■ Work instruction ■
Keeping every word intact, reproduce all of the records.

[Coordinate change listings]
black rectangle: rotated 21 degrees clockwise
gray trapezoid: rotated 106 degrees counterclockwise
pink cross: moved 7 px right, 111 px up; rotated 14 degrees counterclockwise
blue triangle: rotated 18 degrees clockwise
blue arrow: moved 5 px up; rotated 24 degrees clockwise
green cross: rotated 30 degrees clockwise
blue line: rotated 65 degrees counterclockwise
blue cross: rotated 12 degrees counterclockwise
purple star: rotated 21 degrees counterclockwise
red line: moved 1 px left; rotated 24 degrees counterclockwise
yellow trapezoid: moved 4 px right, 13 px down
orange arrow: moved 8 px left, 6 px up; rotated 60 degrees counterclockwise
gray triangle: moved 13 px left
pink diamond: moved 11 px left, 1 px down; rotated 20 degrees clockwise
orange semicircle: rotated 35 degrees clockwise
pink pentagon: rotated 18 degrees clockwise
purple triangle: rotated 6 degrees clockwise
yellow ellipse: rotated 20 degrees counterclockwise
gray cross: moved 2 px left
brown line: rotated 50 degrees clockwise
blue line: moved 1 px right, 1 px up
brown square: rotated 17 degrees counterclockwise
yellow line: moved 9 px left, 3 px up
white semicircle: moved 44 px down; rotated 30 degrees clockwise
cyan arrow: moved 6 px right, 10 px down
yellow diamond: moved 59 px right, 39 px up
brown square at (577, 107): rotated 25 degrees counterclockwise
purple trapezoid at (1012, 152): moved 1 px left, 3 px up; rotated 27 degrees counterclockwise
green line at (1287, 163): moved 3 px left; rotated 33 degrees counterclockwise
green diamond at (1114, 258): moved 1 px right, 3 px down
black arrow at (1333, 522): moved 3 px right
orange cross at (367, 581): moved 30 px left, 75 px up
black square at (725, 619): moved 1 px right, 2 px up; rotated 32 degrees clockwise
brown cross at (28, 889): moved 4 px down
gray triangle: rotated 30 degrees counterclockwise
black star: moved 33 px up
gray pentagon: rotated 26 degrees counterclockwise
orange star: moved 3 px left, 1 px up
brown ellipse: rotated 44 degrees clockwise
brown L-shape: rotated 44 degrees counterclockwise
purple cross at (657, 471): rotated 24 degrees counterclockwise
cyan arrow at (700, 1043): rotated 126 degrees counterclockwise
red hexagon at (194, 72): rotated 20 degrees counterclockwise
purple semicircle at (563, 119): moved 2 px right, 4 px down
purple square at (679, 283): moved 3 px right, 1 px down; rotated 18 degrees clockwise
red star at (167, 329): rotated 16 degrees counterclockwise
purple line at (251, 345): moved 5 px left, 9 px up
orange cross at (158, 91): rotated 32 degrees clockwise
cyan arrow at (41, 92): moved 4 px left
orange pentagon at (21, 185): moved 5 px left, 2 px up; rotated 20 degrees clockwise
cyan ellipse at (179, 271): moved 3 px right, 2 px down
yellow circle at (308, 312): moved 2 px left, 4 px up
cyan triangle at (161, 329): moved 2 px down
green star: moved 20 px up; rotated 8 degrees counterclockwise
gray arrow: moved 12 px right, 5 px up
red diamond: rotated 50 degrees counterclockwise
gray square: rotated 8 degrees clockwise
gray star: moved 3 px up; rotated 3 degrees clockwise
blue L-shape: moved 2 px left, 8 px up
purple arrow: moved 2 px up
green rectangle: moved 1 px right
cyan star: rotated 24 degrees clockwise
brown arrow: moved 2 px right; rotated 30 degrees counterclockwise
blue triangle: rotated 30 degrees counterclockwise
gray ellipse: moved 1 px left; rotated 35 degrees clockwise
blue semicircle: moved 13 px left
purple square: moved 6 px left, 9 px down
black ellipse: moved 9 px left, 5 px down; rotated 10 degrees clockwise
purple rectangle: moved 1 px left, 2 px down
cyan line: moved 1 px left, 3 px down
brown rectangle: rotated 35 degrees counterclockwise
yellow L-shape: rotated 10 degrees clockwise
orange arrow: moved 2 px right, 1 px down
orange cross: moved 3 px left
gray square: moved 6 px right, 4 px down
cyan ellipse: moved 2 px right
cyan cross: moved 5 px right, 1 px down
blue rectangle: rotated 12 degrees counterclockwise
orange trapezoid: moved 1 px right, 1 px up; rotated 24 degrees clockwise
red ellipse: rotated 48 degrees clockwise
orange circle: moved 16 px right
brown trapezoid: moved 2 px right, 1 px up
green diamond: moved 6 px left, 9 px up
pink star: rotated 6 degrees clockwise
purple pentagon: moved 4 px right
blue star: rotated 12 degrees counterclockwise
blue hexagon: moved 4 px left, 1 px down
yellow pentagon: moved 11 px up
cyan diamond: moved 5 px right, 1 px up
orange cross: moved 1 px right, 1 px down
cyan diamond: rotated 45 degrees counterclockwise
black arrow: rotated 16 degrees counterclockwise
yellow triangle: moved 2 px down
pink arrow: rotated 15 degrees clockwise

■ Result of the task ■
black rectangle: rotated 21 degrees clockwise
gray trapezoid: rotated 106 degrees counterclockwise
pink cross: moved 7 px right, 111 px up; rotated 14 degrees counterclockwise
blue triangle: rotated 18 degrees clockwise
blue arrow: moved 5 px up; rotated 24 degrees clockwise
green cross: rotated 30 degrees clockwise
blue line: rotated 65 degrees counterclockwise
blue cross: rotated 12 degrees counterclockwise
purple star: rotated 21 degrees counterclockwise
red line: moved 1 px left; rotated 24 degrees counterclockwise
yellow trapezoid: moved 4 px right, 13 px down
orange arrow: moved 8 px left, 6 px up; rotated 60 degrees counterclockwise
gray triangle: moved 13 px left
pink diamond: moved 11 px left, 1 px down; rotated 20 degrees clockwise
orange semicircle: rotated 35 degrees clockwise
pink pentagon: rotated 18 degrees clockwise
purple triangle: rotated 6 degrees clockwise
yellow ellipse: rotated 20 degrees counterclockwise
gray cross: moved 2 px left
brown line: rotated 50 degrees clockwise
blue line: moved 1 px right, 1 px up
brown square: rotated 17 degrees counterclockwise
yellow line: moved 9 px left, 3 px up
white semicircle: moved 44 px down; rotated 30 degrees clockwise
cyan arrow: moved 6 px right, 10 px down
yellow diamond: moved 59 px right, 39 px up
brown square at (577, 107): rotated 25 degrees counterclockwise
purple trapezoid at (1012, 152): moved 1 px left, 3 px up; rotated 27 degrees counterclockwise
green line at (1287, 163): moved 3 px left; rotated 33 degrees counterclockwise
green diamond at (1114, 258): moved 1 px right, 3 px down
black arrow at (1333, 522): moved 3 px right
orange cross at (367, 581): moved 30 px left, 75 px up
black square at (725, 619): moved 1 px right, 2 px up; rotated 32 degrees clockwise
brown cross at (28, 889): moved 4 px down
gray triangle: rotated 30 degrees counterclockwise
black star: moved 33 px up
gray pentagon: rotated 26 degrees counterclockwise
orange star: moved 3 px left, 1 px up
brown ellipse: rotated 44 degrees clockwise
brown L-shape: rotated 44 degrees counterclockwise
purple cross at (657, 471): rotated 24 degrees counterclockwise
cyan arrow at (700, 1043): rotated 126 degrees counterclockwise
red hexagon at (194, 72): rotated 20 degrees counterclockwise
purple semicircle at (563, 119): moved 2 px right, 4 px down
purple square at (679, 283): moved 3 px right, 1 px down; rotated 18 degrees clockwise
red star at (167, 329): rotated 16 degrees counterclockwise
purple line at (251, 345): moved 5 px left, 9 px up
orange cross at (158, 91): rotated 32 degrees clockwise
cyan arrow at (41, 92): moved 4 px left
orange pentagon at (21, 185): moved 5 px left, 2 px up; rotated 20 degrees clockwise
cyan ellipse at (179, 271): moved 3 px right, 2 px down
yellow circle at (308, 312): moved 2 px left, 4 px up
cyan triangle at (161, 329): moved 2 px down
green star: moved 20 px up; rotated 8 degrees counterclockwise
gray arrow: moved 12 px right, 5 px up
red diamond: rotated 50 degrees counterclockwise
gray square: rotated 8 degrees clockwise
gray star: moved 3 px up; rotated 3 degrees clockwise
blue L-shape: moved 2 px left, 8 px up
purple arrow: moved 2 px up
green rectangle: moved 1 px right
cyan star: rotated 24 degrees clockwise
brown arrow: moved 2 px right; rotated 30 degrees counterclockwise
blue triangle: rotated 30 degrees counterclockwise
gray ellipse: moved 1 px left; rotated 35 degrees clockwise
blue semicircle: moved 13 px left
purple square: moved 6 px left, 9 px down
black ellipse: moved 9 px left, 5 px down; rotated 10 degrees clockwise
purple rectangle: moved 1 px left, 2 px down
cyan line: moved 1 px left, 3 px down
brown rectangle: rotated 35 degrees counterclockwise
yellow L-shape: rotated 10 degrees clockwise
orange arrow: moved 2 px right, 1 px down
orange cross: moved 3 px left
gray square: moved 6 px right, 4 px down
cyan ellipse: moved 2 px right
cyan cross: moved 5 px right, 1 px down
blue rectangle: rotated 12 degrees counterclockwise
orange trapezoid: moved 1 px right, 1 px up; rotated 24 degrees clockwise
red ellipse: rotated 48 degrees clockwise
orange circle: moved 16 px right
brown trapezoid: moved 2 px right, 1 px up
green diamond: moved 6 px left, 9 px up
pink star: rotated 6 degrees clockwise
purple pentagon: moved 4 px right
blue star: rotated 12 degrees counterclockwise
blue hexagon: moved 4 px left, 1 px down
yellow pentagon: moved 11 px up
cyan diamond: moved 5 px right, 1 px up
orange cross: moved 1 px right, 1 px down
cyan diamond: rotated 45 degrees counterclockwise
black arrow: rotated 16 degrees counterclockwise
yellow triangle: moved 2 px down
pink arrow: rotated 15 degrees clockwise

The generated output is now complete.